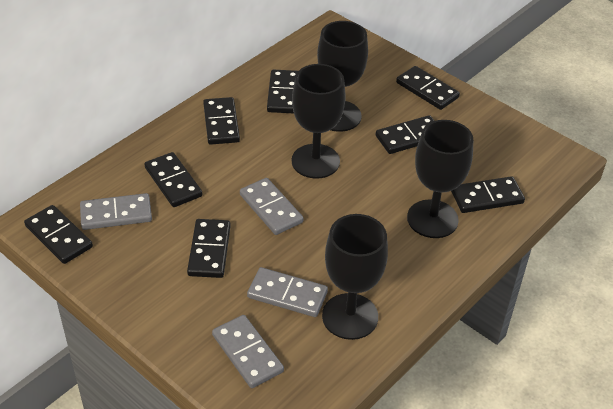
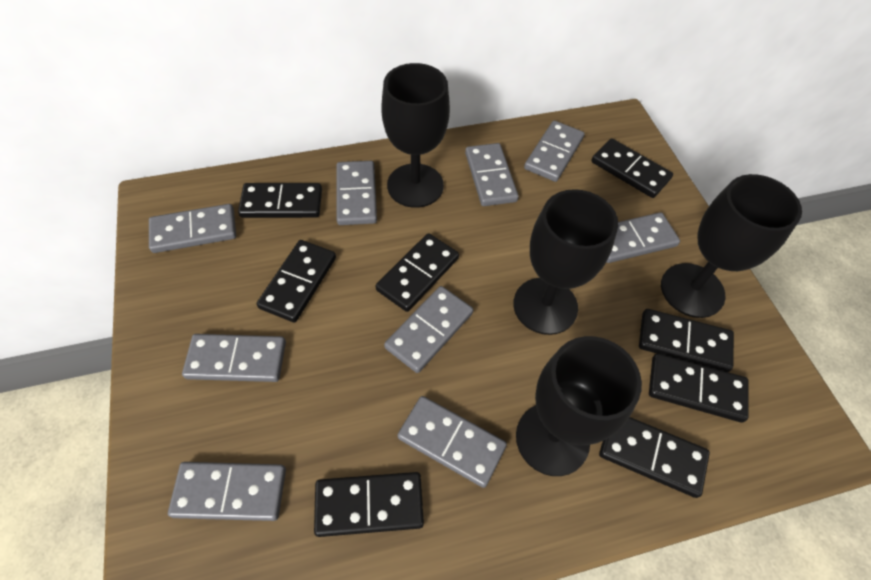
grey domino: 4 -> 9

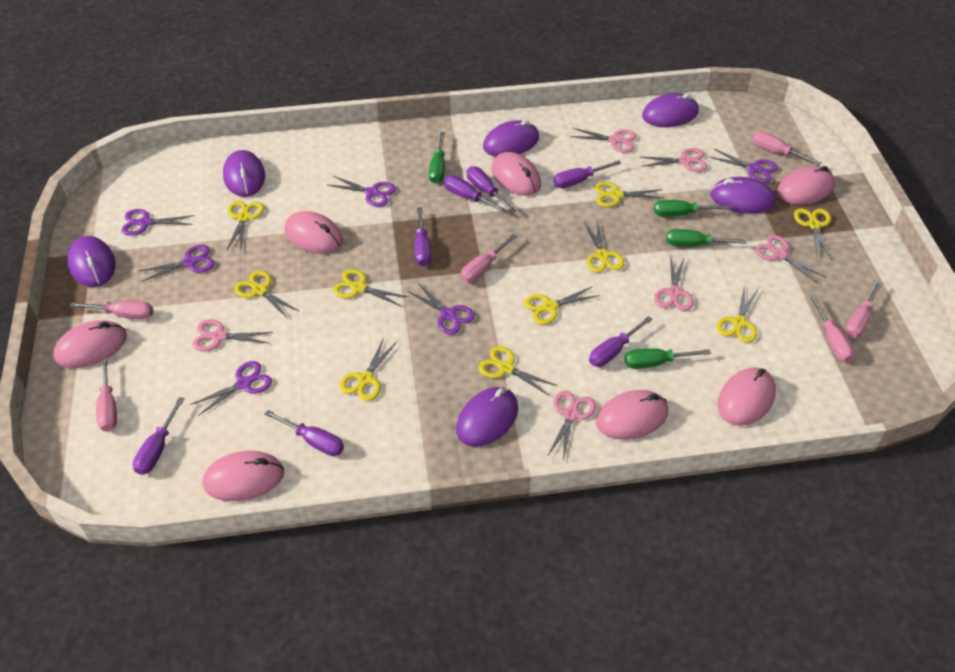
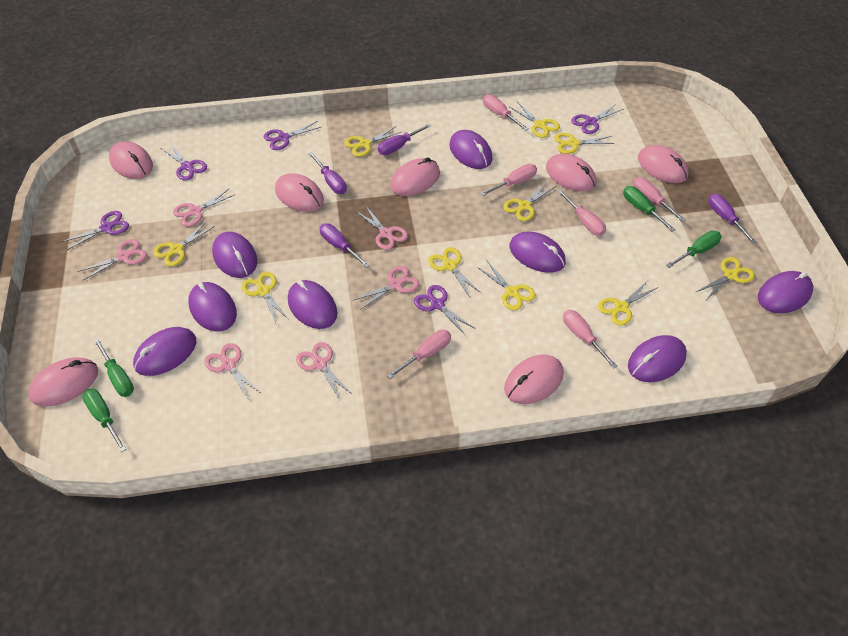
purple mouse: 6 -> 8
purple scissors: 6 -> 5
purple screwdriver: 7 -> 4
○ ○ ○ ○ ○ ○ ○
▶ _EXERCISE BRIEF_
The expected output is the complete listing, word for word, without any picture.

▶ _OUTPUT FOR THIS EXERCISE_
grey domino: 4 -> 9

purple mouse: 6 -> 8
purple scissors: 6 -> 5
purple screwdriver: 7 -> 4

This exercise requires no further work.